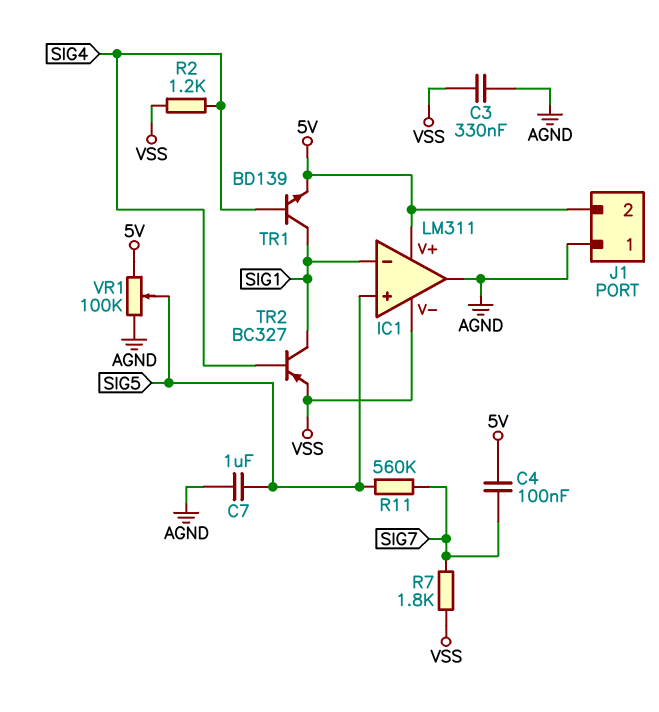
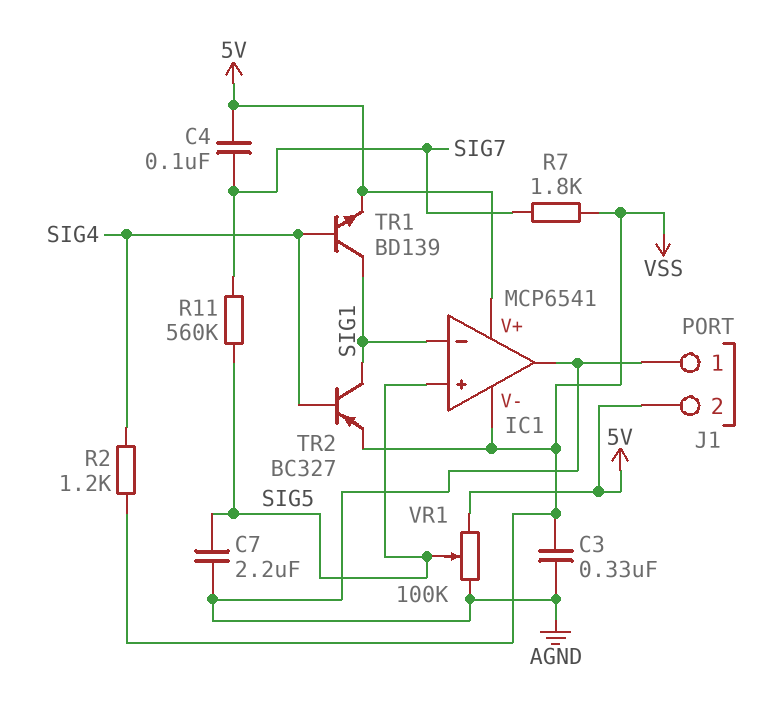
C7: 1uF (AGND, SIG5) -> 2.2uF (AGND, SIG5)
IC1: LM311 -> MCP6541

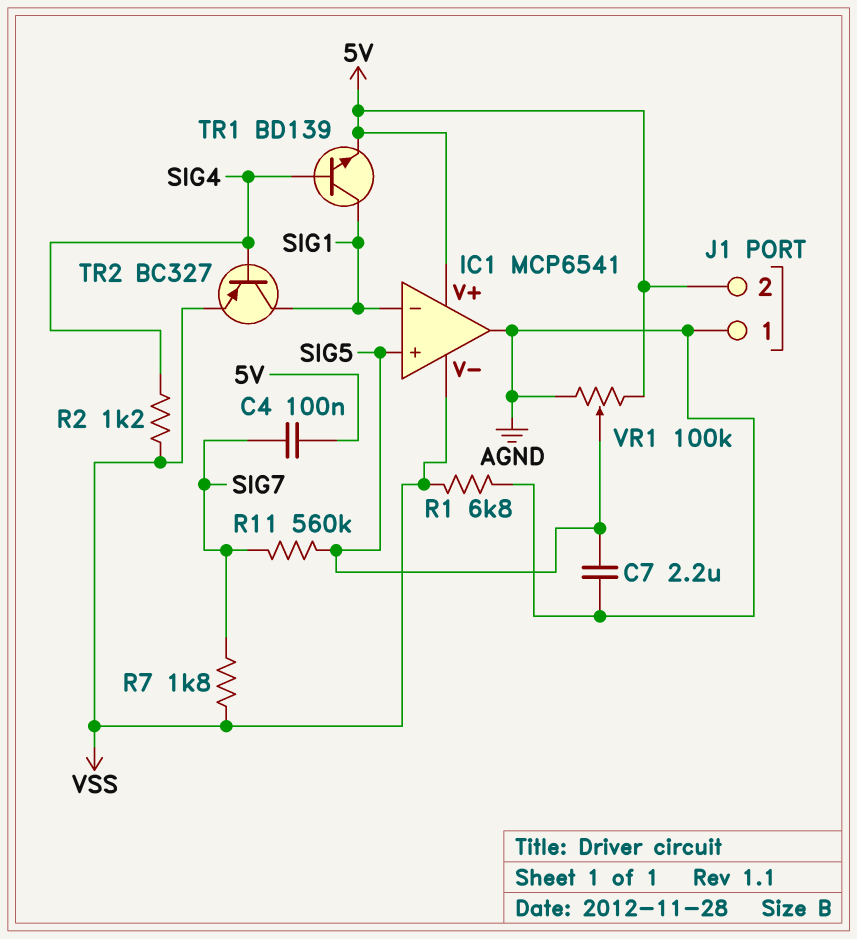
C3: 330nF (AGND, VSS) -> none
R1: none -> 6.8k (AGND, VSS)

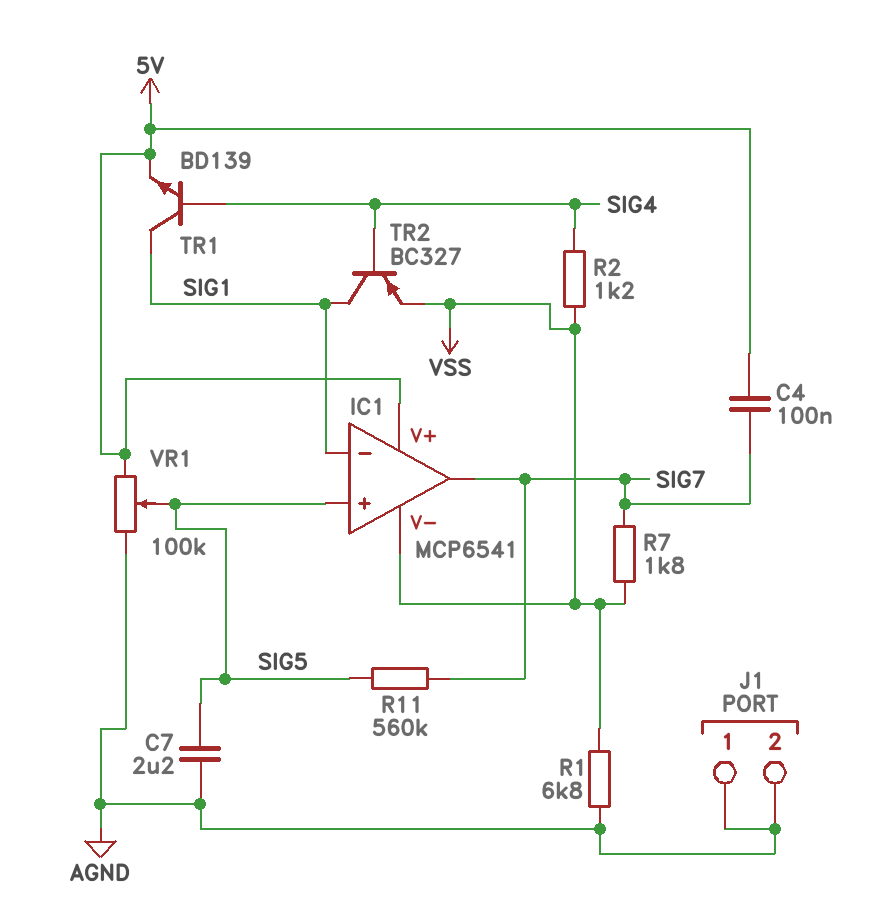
IC1 pin out: AGND -> SIG7
J1 pin 2: 5V -> AGND

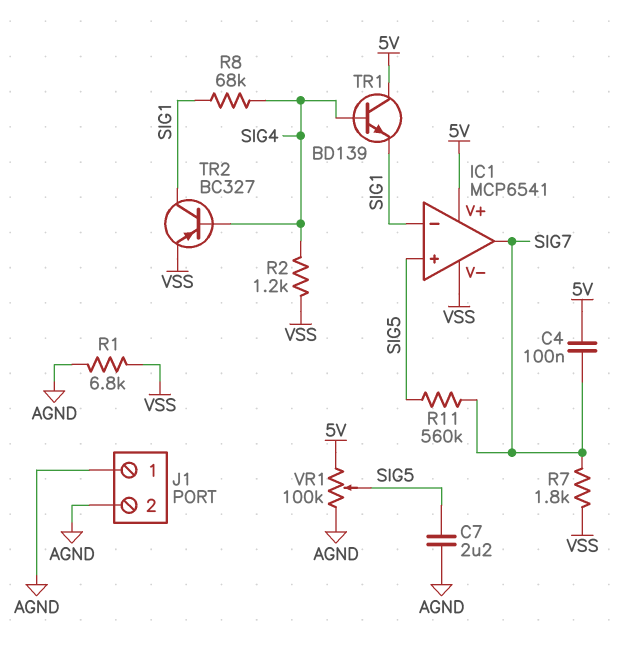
R8: none -> 68k (SIG1, SIG4)
TR1: NPN BD139 (B SIG4, C SIG1, E 5V) -> NPN BD139 (B SIG4, C 5V, E SIG1)

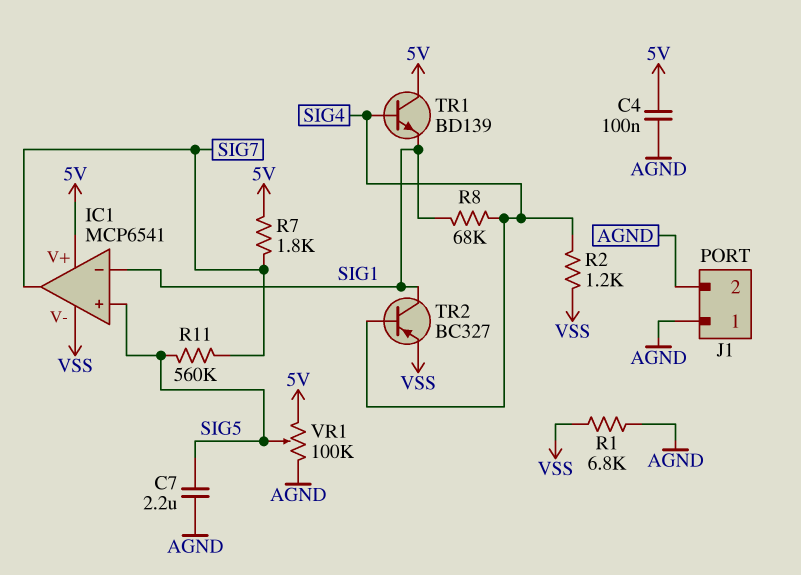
C4: 100nF (5V, SIG7) -> 100nF (5V, AGND)
R7: 1.8k (SIG7, VSS) -> 1.8k (5V, SIG7)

*Task brief*. Please tally every line of the material above that has the string "none", and write only the total.

*Answer to this exercise*. 3